### Action item
Pull every line that includes the word "blue" out of the data below and copy it.

### Data listing
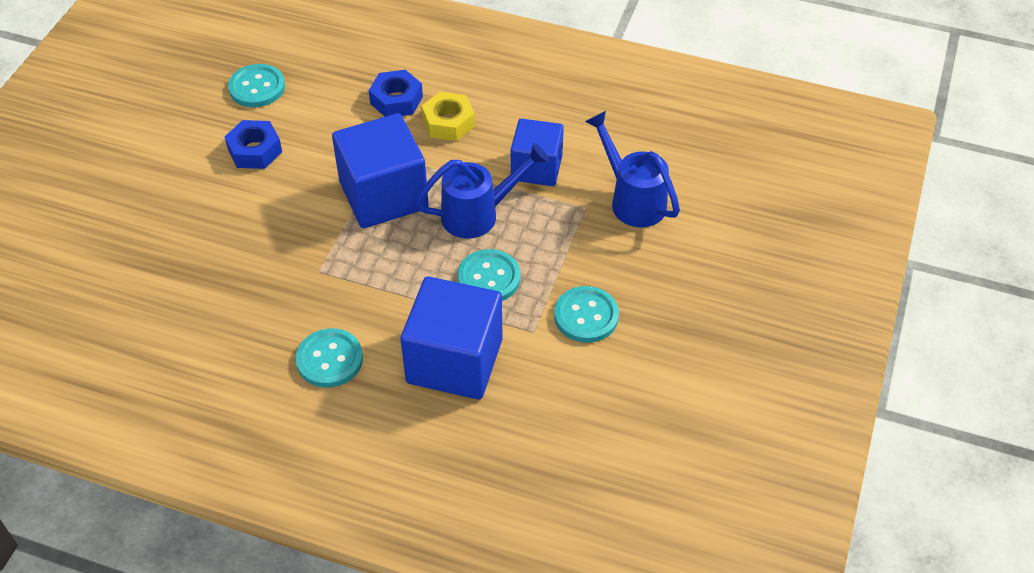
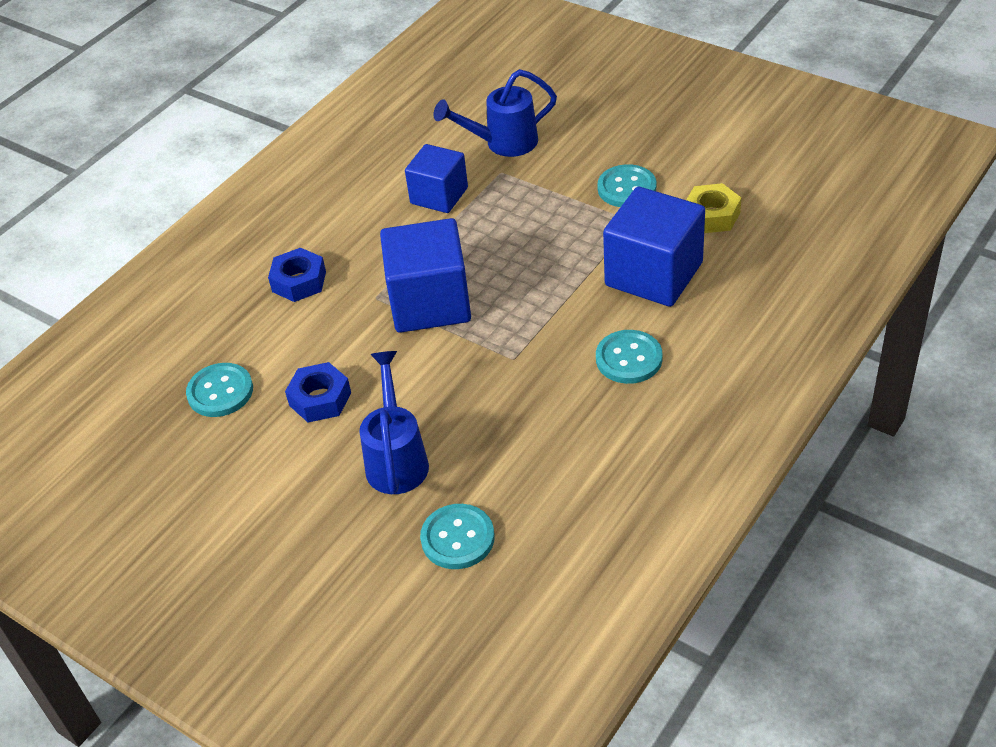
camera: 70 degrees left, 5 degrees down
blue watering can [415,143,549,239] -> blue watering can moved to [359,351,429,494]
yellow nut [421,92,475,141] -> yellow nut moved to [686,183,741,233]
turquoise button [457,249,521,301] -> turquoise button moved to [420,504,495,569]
---
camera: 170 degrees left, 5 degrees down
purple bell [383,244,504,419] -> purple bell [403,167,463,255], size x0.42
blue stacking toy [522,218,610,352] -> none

### Response below
blue watering can [415,143,549,239] -> blue watering can moved to [359,351,429,494]
blue stacking toy [522,218,610,352] -> none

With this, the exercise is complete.